Data for the task Block Start
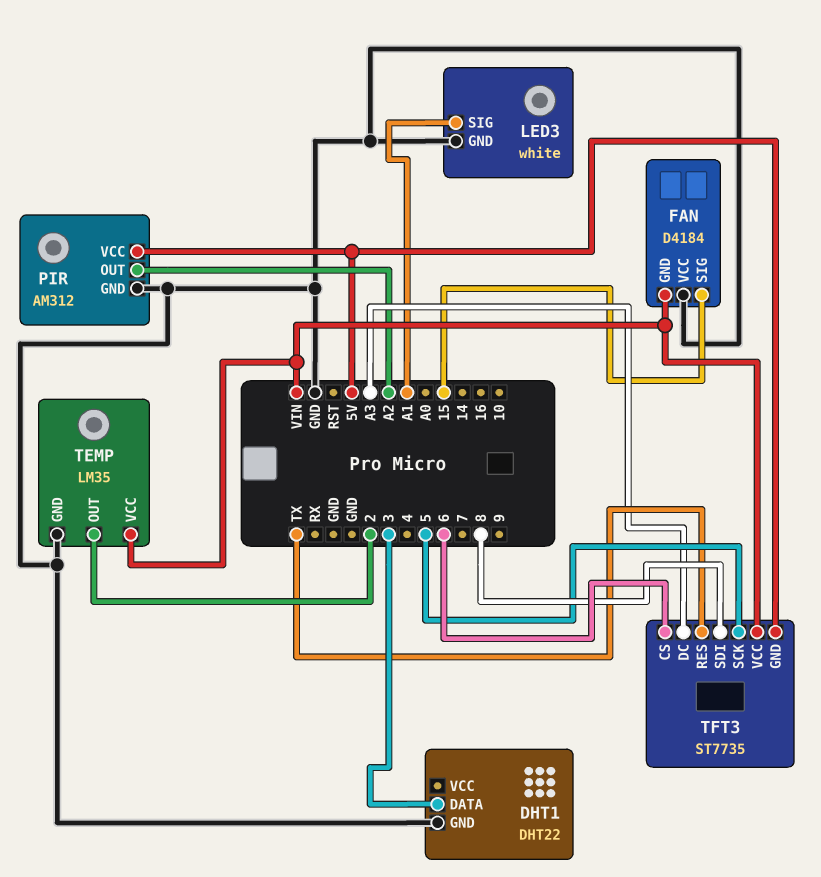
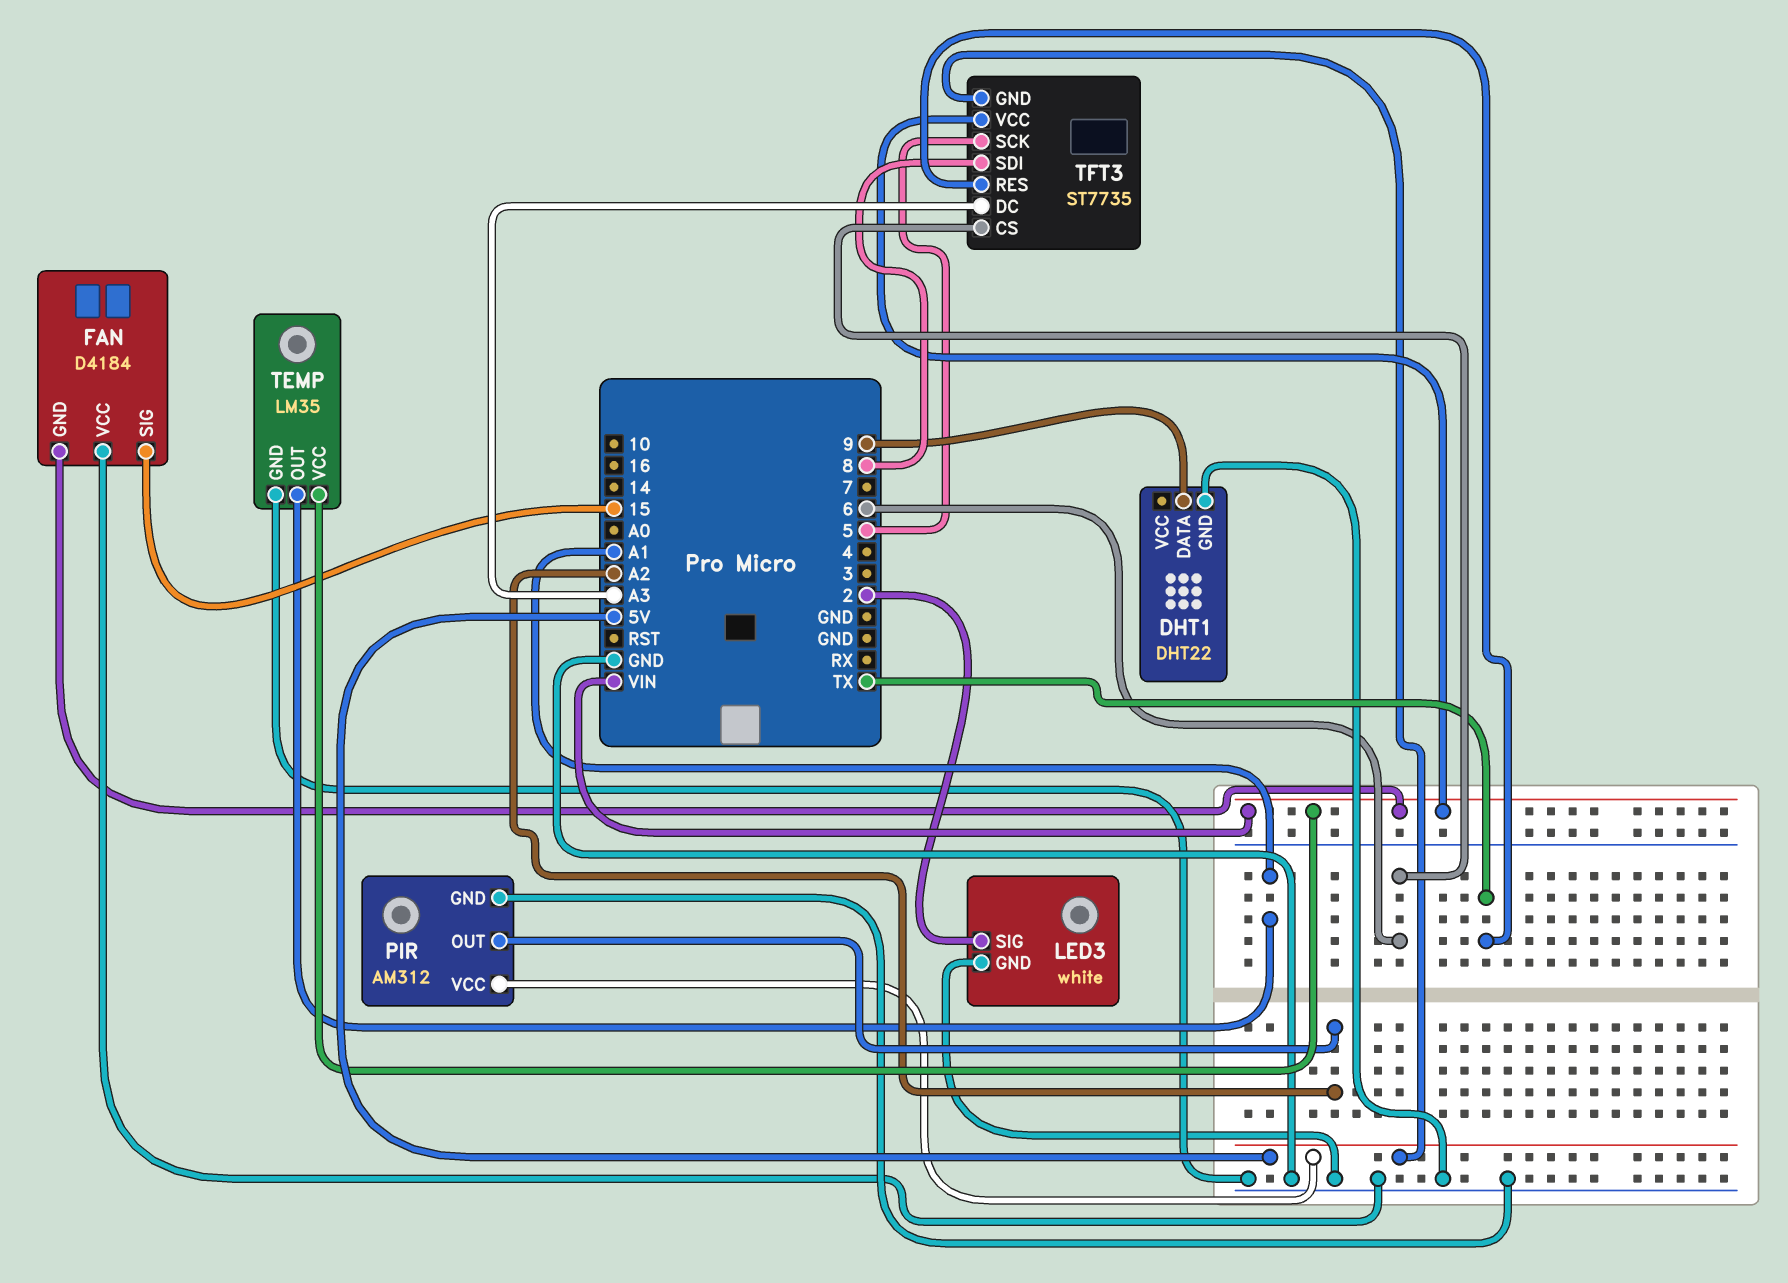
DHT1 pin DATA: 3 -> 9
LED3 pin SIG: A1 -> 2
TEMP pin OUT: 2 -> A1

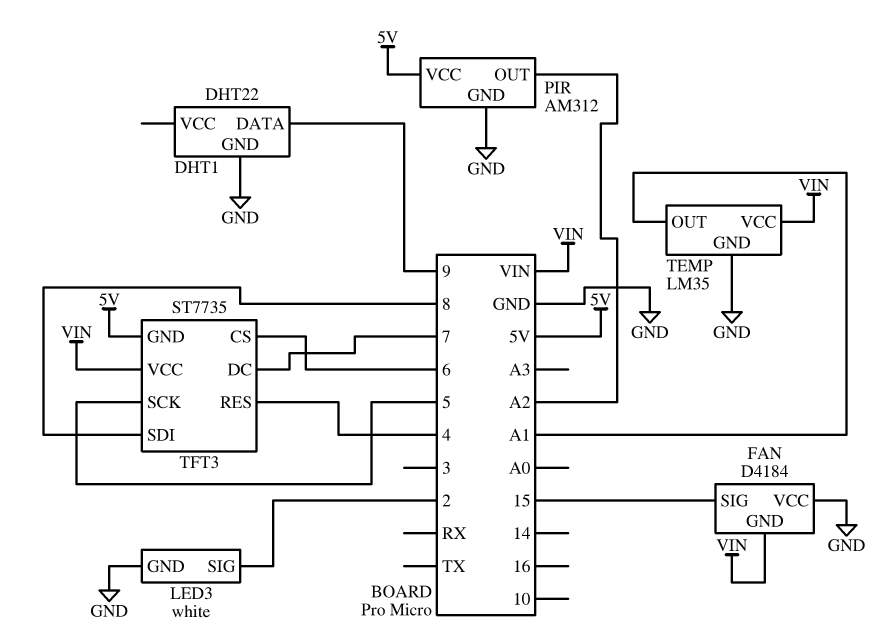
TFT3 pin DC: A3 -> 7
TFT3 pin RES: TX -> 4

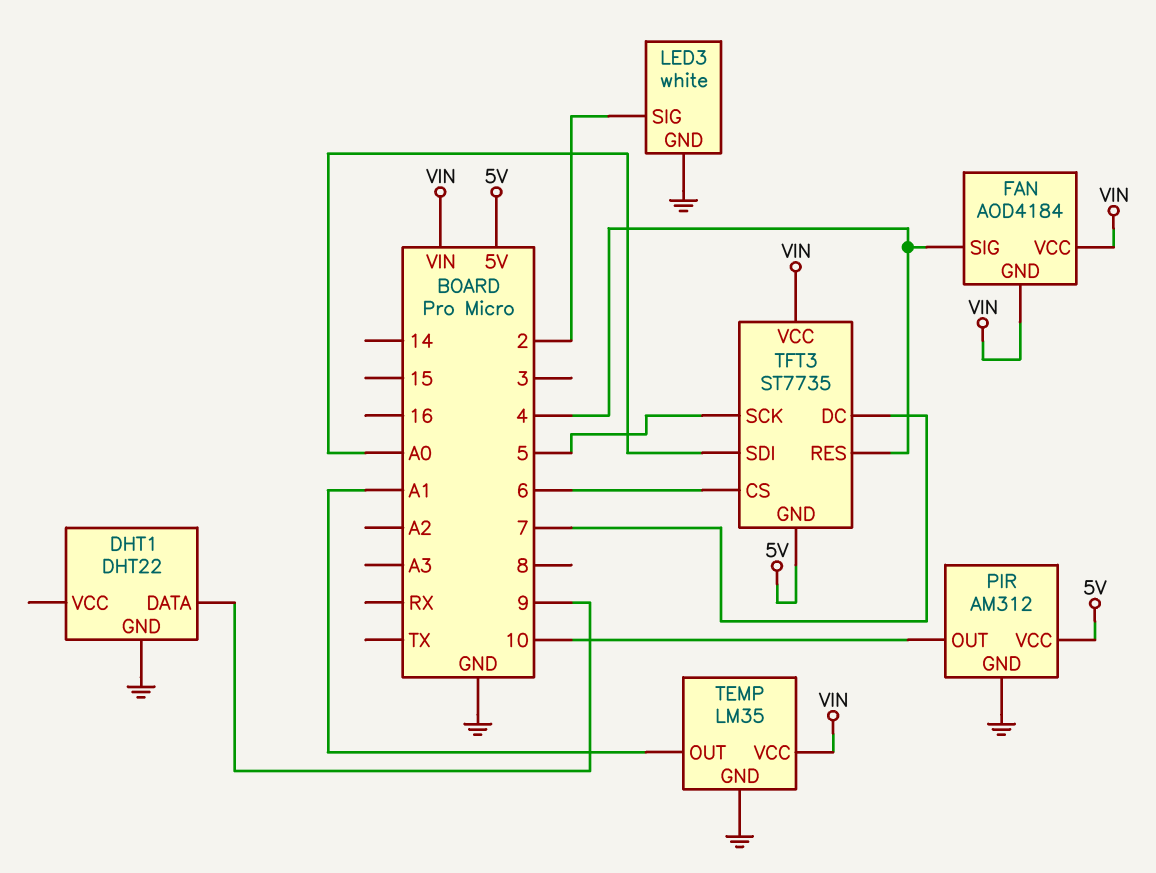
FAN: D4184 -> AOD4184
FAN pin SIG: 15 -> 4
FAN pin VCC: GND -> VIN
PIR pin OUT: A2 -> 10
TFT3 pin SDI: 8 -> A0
Data for the task Block End
▸ **Task statement**:
Retype the lines above exactly, no pictures.

▸ **Answer to this problem**:
DHT1 pin DATA: 3 -> 9
LED3 pin SIG: A1 -> 2
TEMP pin OUT: 2 -> A1

TFT3 pin DC: A3 -> 7
TFT3 pin RES: TX -> 4

FAN: D4184 -> AOD4184
FAN pin SIG: 15 -> 4
FAN pin VCC: GND -> VIN
PIR pin OUT: A2 -> 10
TFT3 pin SDI: 8 -> A0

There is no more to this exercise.